• [Set task]
Return every line of the rows below that contains the string "time".

(Rows taken from a dataset)
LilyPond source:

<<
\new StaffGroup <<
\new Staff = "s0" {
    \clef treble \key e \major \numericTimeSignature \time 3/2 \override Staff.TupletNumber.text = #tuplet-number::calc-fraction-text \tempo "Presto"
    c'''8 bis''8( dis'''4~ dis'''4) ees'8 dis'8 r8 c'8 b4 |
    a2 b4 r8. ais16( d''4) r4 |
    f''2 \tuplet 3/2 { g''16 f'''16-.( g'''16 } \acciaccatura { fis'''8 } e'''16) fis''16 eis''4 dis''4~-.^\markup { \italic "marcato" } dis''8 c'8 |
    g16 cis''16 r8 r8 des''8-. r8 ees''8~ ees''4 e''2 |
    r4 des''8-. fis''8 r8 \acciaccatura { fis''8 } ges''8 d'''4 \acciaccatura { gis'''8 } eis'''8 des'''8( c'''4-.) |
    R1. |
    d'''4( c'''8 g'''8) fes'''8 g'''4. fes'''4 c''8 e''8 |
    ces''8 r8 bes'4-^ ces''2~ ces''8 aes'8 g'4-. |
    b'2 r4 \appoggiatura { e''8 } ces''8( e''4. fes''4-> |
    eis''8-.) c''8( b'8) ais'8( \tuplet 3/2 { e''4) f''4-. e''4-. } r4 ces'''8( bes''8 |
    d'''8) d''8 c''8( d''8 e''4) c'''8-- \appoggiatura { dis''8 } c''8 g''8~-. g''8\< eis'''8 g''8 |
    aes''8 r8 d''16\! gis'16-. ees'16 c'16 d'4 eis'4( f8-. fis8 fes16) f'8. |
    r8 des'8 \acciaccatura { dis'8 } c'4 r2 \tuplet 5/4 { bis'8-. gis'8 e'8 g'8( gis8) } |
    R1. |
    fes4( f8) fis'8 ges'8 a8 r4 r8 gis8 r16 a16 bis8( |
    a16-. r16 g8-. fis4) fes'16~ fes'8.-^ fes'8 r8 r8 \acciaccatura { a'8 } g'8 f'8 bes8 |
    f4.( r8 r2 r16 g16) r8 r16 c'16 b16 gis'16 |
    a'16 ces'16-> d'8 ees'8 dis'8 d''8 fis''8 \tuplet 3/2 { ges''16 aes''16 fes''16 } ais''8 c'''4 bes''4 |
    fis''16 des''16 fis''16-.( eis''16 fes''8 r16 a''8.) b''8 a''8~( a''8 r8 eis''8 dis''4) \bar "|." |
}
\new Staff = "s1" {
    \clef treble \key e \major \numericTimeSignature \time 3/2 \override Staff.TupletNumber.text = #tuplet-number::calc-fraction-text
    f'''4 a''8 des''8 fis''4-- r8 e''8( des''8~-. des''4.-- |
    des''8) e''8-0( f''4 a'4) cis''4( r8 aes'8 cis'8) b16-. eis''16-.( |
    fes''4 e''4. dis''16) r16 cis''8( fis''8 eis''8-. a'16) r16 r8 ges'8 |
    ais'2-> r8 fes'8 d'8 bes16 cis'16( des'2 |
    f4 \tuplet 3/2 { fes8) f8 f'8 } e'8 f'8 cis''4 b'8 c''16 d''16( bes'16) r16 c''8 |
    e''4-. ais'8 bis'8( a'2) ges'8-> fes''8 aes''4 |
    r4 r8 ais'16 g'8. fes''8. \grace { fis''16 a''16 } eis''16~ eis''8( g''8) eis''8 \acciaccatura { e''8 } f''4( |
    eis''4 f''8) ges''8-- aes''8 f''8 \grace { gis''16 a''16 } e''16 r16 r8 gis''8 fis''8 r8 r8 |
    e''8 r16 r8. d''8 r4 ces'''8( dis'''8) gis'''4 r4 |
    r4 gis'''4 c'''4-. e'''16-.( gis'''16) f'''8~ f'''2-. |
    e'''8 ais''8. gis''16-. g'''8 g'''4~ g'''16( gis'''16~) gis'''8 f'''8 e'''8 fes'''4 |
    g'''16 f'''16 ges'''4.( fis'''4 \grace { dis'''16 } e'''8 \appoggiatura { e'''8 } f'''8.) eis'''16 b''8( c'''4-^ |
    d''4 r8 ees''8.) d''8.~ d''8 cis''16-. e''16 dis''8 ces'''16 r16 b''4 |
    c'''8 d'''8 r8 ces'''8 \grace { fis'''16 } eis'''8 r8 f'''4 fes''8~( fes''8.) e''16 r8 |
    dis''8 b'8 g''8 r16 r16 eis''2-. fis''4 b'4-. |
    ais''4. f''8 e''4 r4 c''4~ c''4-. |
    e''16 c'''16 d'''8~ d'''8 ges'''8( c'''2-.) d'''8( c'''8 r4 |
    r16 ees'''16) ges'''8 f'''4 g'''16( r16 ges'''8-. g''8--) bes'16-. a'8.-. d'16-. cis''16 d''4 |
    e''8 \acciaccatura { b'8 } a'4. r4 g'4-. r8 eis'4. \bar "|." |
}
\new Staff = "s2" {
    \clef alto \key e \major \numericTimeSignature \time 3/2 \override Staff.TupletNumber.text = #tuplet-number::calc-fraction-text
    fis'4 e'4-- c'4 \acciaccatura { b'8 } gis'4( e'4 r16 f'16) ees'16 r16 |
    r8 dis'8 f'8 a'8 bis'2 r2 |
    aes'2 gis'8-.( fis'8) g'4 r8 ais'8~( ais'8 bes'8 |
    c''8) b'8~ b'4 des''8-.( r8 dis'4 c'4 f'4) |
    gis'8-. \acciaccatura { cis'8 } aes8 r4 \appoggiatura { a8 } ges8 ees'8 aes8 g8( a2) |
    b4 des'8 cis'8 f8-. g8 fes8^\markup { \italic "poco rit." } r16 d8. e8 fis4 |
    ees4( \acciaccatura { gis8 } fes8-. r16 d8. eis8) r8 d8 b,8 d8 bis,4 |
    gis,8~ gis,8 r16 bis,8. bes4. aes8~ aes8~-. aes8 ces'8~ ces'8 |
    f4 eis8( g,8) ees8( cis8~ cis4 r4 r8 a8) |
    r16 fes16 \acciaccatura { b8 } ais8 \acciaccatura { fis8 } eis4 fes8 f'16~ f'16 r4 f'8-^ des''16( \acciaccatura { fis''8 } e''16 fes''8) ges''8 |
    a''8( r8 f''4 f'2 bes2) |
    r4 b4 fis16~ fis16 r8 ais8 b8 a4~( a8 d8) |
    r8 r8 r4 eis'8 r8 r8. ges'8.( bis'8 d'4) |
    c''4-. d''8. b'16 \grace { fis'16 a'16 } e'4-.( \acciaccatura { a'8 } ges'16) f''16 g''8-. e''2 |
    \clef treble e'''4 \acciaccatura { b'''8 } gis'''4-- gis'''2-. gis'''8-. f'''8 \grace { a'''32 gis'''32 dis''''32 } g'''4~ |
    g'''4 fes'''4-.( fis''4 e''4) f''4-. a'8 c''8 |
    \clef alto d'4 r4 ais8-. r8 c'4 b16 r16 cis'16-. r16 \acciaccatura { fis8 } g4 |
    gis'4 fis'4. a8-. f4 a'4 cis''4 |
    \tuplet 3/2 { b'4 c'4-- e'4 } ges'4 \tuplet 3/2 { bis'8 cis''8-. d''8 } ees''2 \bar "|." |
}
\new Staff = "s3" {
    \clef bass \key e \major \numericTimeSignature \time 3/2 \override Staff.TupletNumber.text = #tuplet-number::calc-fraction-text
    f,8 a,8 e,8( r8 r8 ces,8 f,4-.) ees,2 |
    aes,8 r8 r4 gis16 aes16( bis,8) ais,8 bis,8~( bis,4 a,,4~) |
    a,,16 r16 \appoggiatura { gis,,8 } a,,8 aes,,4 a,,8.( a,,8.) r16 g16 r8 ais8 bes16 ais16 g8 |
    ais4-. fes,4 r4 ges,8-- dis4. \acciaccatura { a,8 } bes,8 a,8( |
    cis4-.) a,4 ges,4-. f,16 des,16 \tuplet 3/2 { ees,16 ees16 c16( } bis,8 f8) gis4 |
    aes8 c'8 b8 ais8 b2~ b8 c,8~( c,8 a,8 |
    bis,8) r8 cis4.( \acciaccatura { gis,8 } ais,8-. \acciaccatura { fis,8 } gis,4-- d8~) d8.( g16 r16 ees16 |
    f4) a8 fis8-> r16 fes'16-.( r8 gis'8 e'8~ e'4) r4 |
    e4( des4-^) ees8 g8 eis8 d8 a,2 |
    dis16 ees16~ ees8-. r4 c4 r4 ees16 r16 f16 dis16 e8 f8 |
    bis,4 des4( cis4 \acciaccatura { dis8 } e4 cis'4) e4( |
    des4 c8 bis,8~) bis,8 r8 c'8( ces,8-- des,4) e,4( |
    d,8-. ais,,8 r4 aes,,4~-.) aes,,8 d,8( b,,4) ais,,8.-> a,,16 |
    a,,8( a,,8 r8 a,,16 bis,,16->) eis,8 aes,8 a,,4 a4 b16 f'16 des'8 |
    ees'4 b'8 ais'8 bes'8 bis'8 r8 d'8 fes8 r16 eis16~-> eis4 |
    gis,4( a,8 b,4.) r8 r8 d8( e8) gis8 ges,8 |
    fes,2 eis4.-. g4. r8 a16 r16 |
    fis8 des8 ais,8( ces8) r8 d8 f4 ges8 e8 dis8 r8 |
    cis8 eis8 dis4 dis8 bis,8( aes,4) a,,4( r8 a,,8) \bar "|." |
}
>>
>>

• [Solution for this problem]
    \clef treble \key e \major \numericTimeSignature \time 3/2 \override Staff.TupletNumber.text = #tuplet-number::calc-fraction-text \tempo "Presto"
    \clef treble \key e \major \numericTimeSignature \time 3/2 \override Staff.TupletNumber.text = #tuplet-number::calc-fraction-text
    \clef alto \key e \major \numericTimeSignature \time 3/2 \override Staff.TupletNumber.text = #tuplet-number::calc-fraction-text
    \clef bass \key e \major \numericTimeSignature \time 3/2 \override Staff.TupletNumber.text = #tuplet-number::calc-fraction-text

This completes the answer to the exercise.